> [Records for the task]
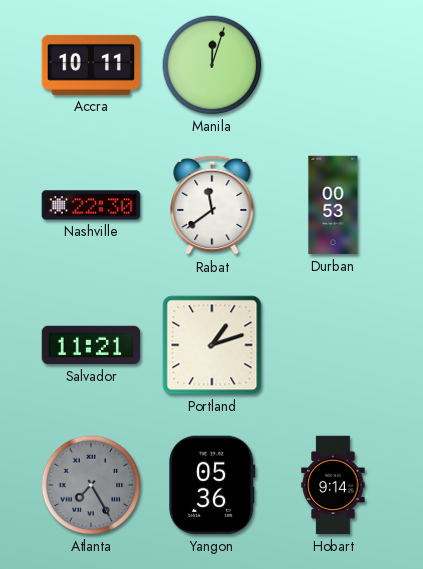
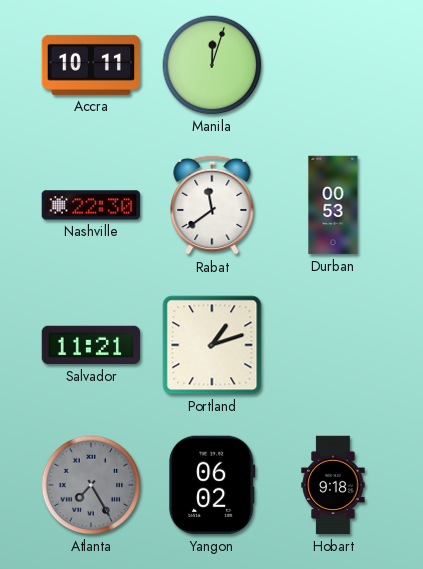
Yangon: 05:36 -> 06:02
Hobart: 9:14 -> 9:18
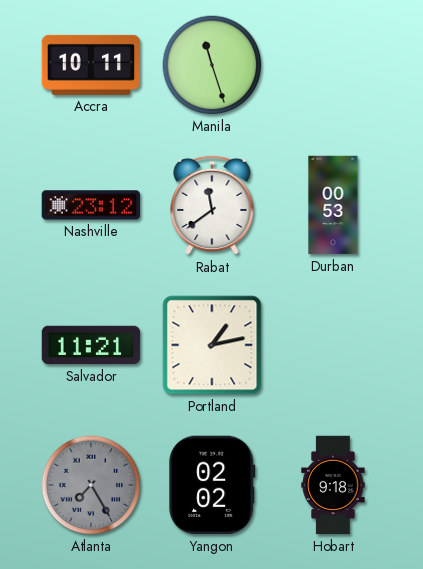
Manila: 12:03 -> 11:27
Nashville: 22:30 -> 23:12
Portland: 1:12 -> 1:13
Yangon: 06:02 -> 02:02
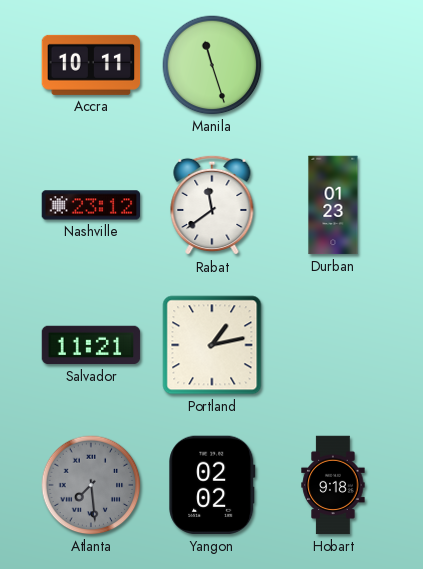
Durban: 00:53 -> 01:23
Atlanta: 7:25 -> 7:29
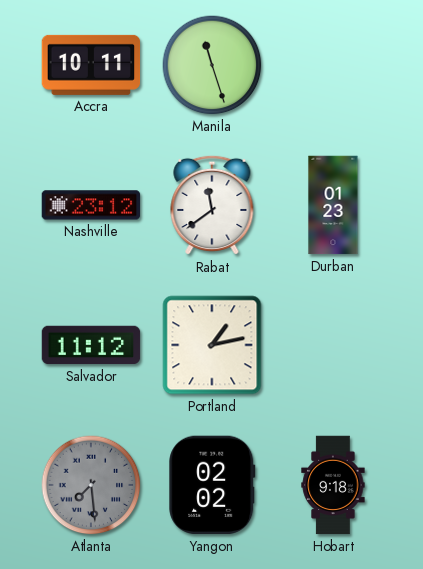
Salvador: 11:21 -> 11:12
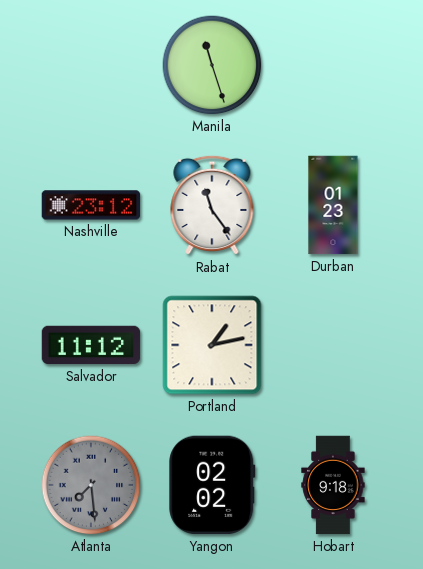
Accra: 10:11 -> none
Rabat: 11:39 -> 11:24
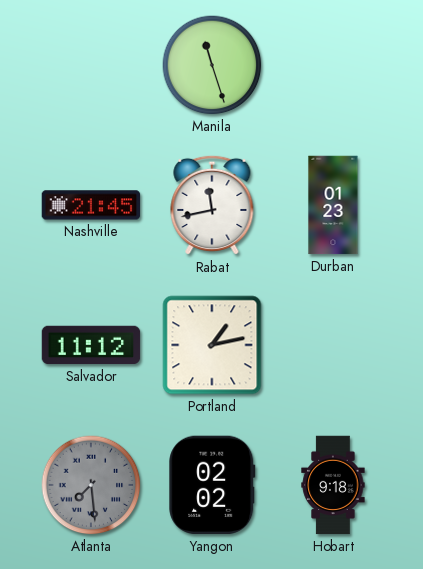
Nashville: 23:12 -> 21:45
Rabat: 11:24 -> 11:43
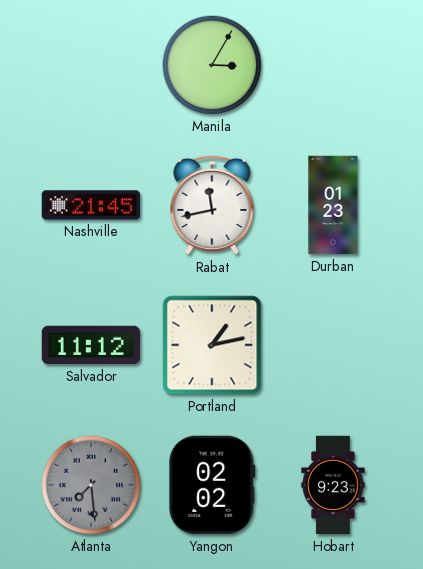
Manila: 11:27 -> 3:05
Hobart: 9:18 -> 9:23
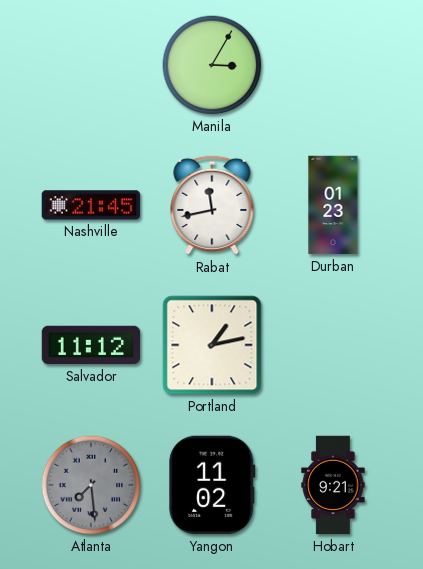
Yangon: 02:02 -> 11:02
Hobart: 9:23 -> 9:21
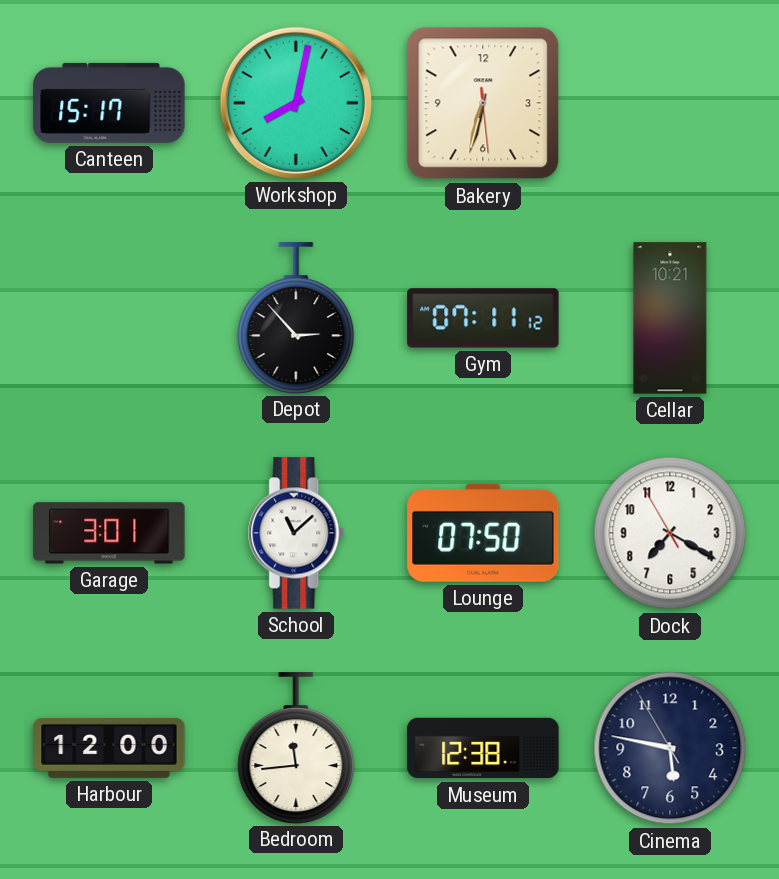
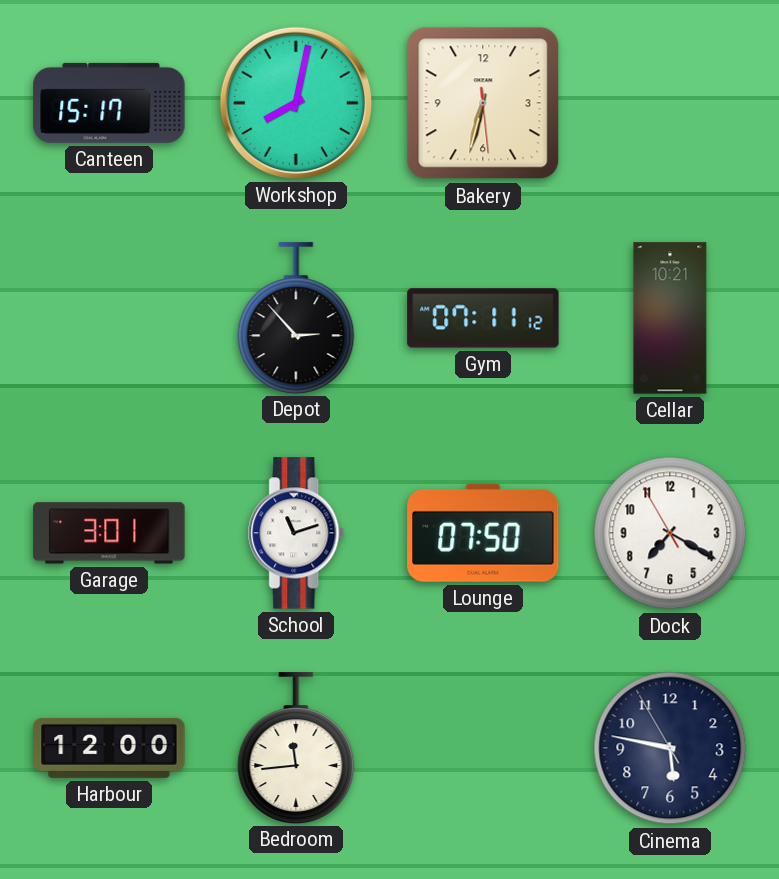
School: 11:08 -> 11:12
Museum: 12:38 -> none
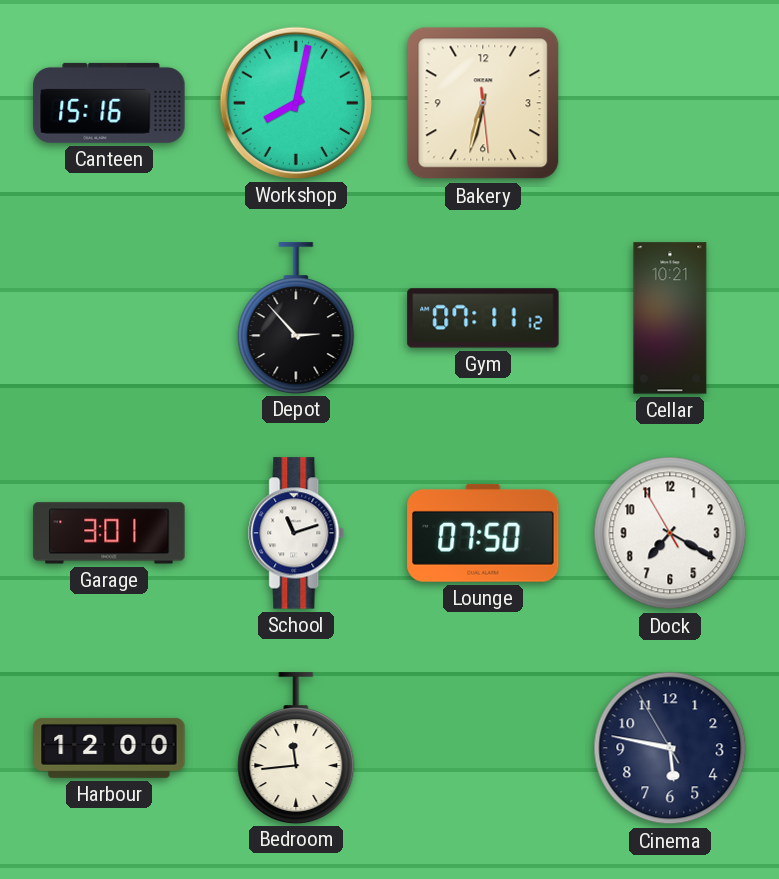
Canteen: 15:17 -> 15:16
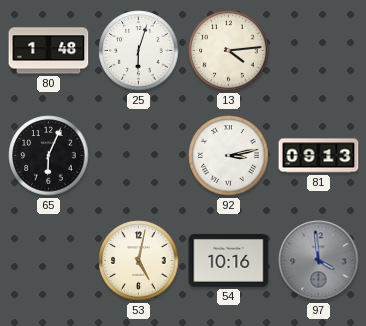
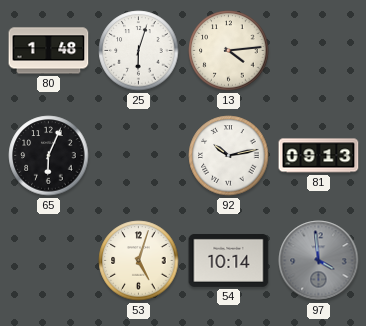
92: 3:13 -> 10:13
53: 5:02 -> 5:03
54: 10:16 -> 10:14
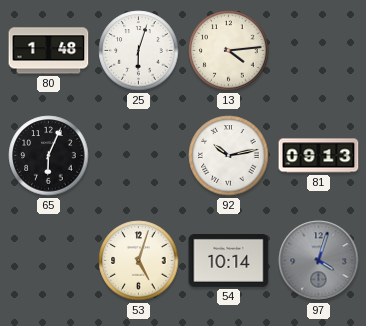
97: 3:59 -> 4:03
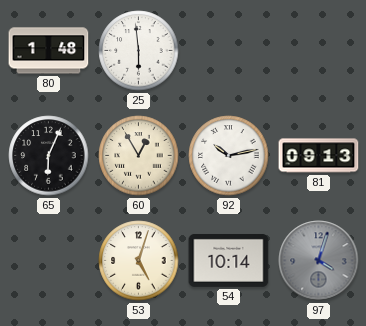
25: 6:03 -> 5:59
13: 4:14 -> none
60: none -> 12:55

> [Prompt]
Rewrite all the lines of the items above, substituting "Launceston" for "Hobart" wherever it occurs and leaving everything else unchanged. Omit the lines that stand for pictures.

> [Answer below]
Yangon: 05:36 -> 06:02
Launceston: 9:14 -> 9:18
Manila: 12:03 -> 11:27
Nashville: 22:30 -> 23:12
Portland: 1:12 -> 1:13
Yangon: 06:02 -> 02:02
Durban: 00:53 -> 01:23
Atlanta: 7:25 -> 7:29
Salvador: 11:21 -> 11:12
Accra: 10:11 -> none
Rabat: 11:39 -> 11:24
Nashville: 23:12 -> 21:45
Rabat: 11:24 -> 11:43
Manila: 11:27 -> 3:05
Launceston: 9:18 -> 9:23
Yangon: 02:02 -> 11:02
Launceston: 9:23 -> 9:21
School: 11:08 -> 11:12
Museum: 12:38 -> none
Canteen: 15:17 -> 15:16
92: 3:13 -> 10:13
53: 5:02 -> 5:03
54: 10:16 -> 10:14
97: 3:59 -> 4:03
25: 6:03 -> 5:59
13: 4:14 -> none
60: none -> 12:55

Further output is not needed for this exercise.